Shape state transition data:
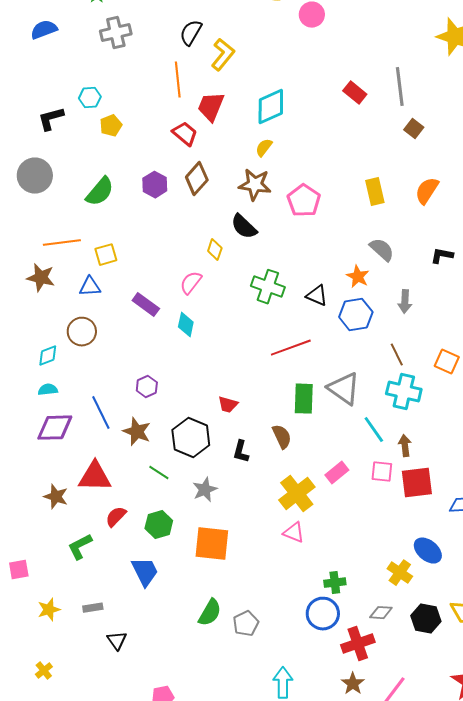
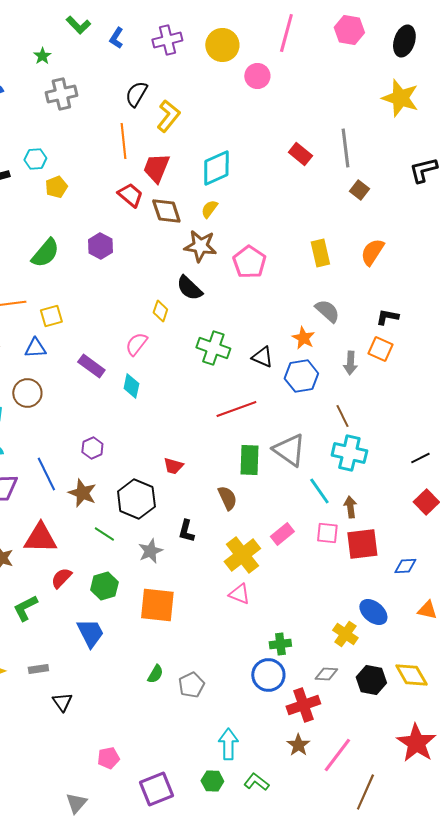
brown diamond: (197, 179) -> (166, 211), moved, turned -60
orange square: (447, 362) -> (380, 349), moved
black L-shape: (241, 452) -> (186, 531), moved
green semicircle: (210, 613) -> (155, 674), size x0.7

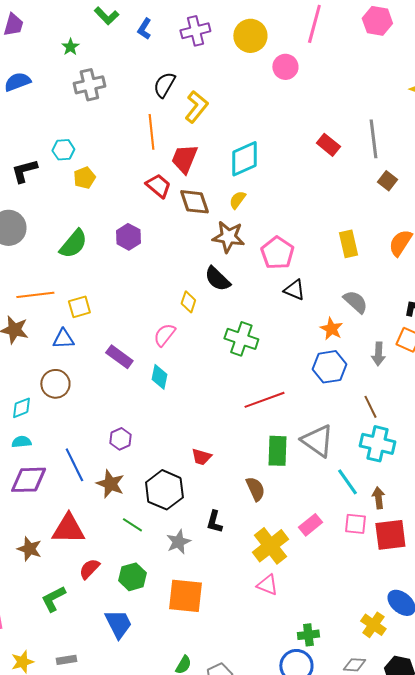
black triangle: (262, 357) -> (294, 290), moved

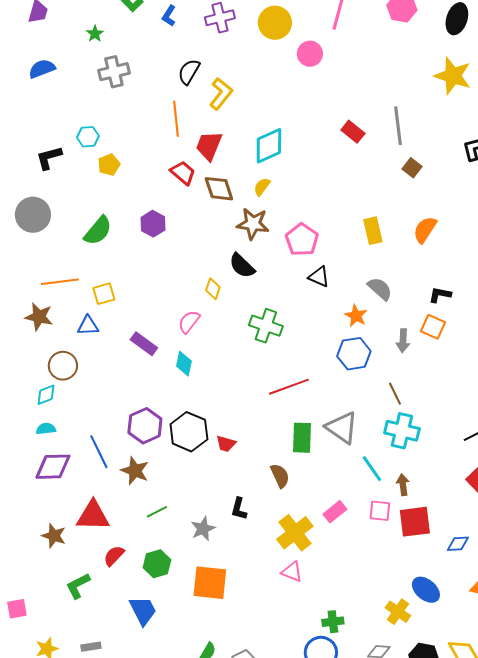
brown circle: (55, 384) -> (63, 366), moved
purple hexagon: (120, 439) -> (145, 426), size x1.6
black hexagon: (164, 490) -> (189, 432), moved
green line: (132, 525) -> (157, 512), turned -60

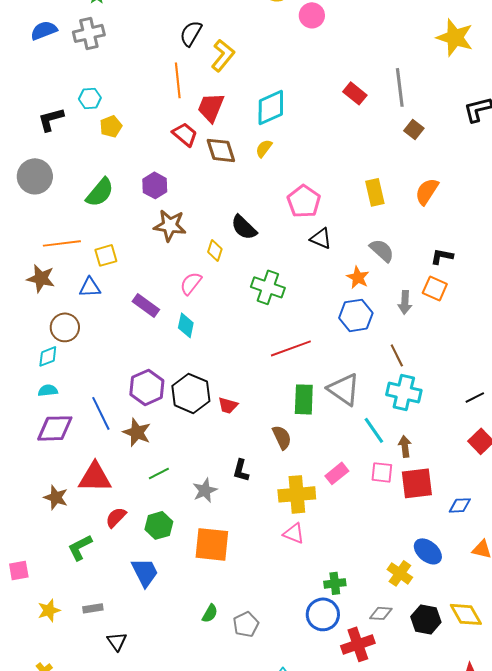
gray cross: (114, 72) -> (89, 33), moved
brown star: (253, 224) -> (170, 225), moved
yellow cross: (295, 533) -> (297, 494), turned 33

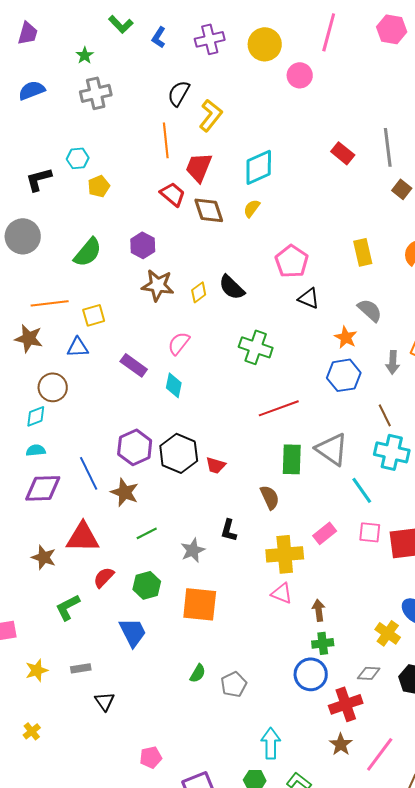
gray cross: (89, 33) -> (96, 93), moved
yellow diamond: (215, 250) -> (199, 292), moved, turned 35
brown arrow: (405, 446) -> (319, 610), moved

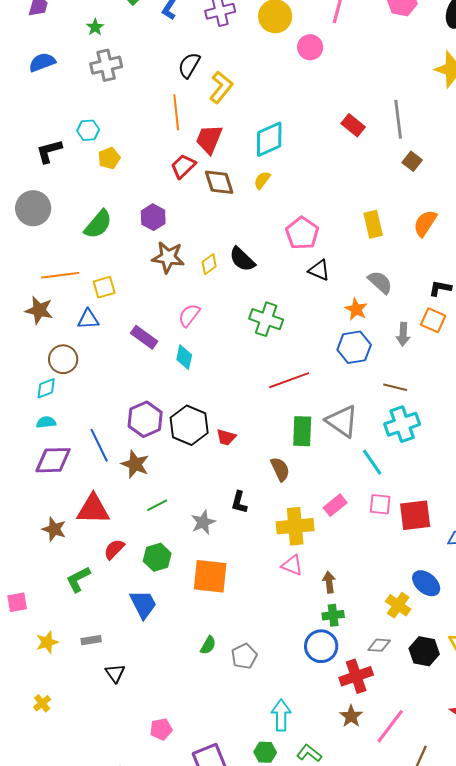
red trapezoid: (173, 194) -> (183, 166), turned -84
brown line: (385, 415) -> (395, 387), turned -50
cyan cross: (392, 452) -> (402, 424), turned -32

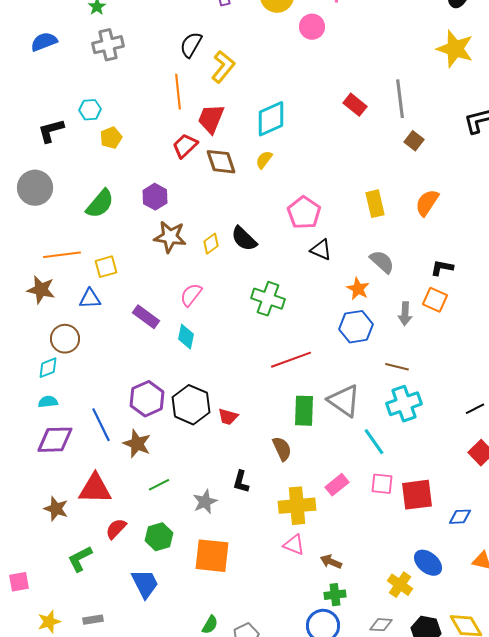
brown arrow: (329, 582) -> (331, 562), turned -60

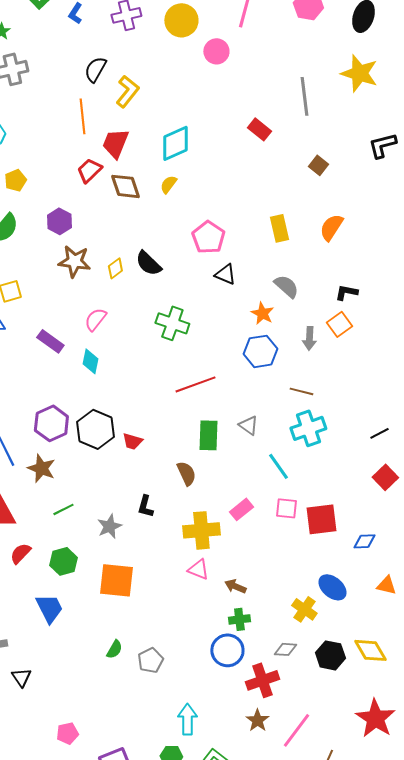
gray line: (400, 99) -> (304, 96), moved
yellow pentagon: (111, 138) -> (15, 180), moved
orange square: (435, 300) -> (339, 324), turned 30
gray triangle: (344, 401) -> (248, 425), size x0.6

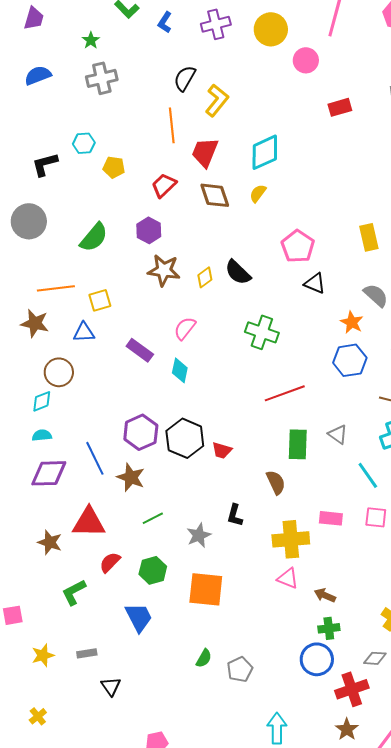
red rectangle: (259, 129) -> (340, 107), moved, turned -55
red trapezoid: (89, 170) -> (164, 185), moved
yellow pentagon: (15, 180) -> (114, 167), moved, turned 30
pink rectangle: (241, 509) -> (331, 518), turned 45

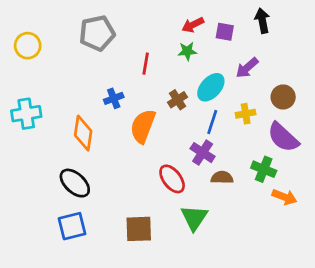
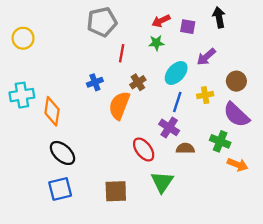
gray pentagon: (97, 33) -> (102, 22), moved
brown cross: (178, 100) -> (138, 82), moved
orange diamond: (83, 133) -> (52, 111), moved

= Assigned task =
Find the line that contains "red trapezoid: (89, 170) -> (164, 185), moved", then write out that line and every line after it through the end of the records, exactly. Leave the pictures out.

= Result of this exercise =
red trapezoid: (89, 170) -> (164, 185), moved
yellow pentagon: (15, 180) -> (114, 167), moved, turned 30
pink rectangle: (241, 509) -> (331, 518), turned 45

gray pentagon: (97, 33) -> (102, 22), moved
brown cross: (178, 100) -> (138, 82), moved
orange diamond: (83, 133) -> (52, 111), moved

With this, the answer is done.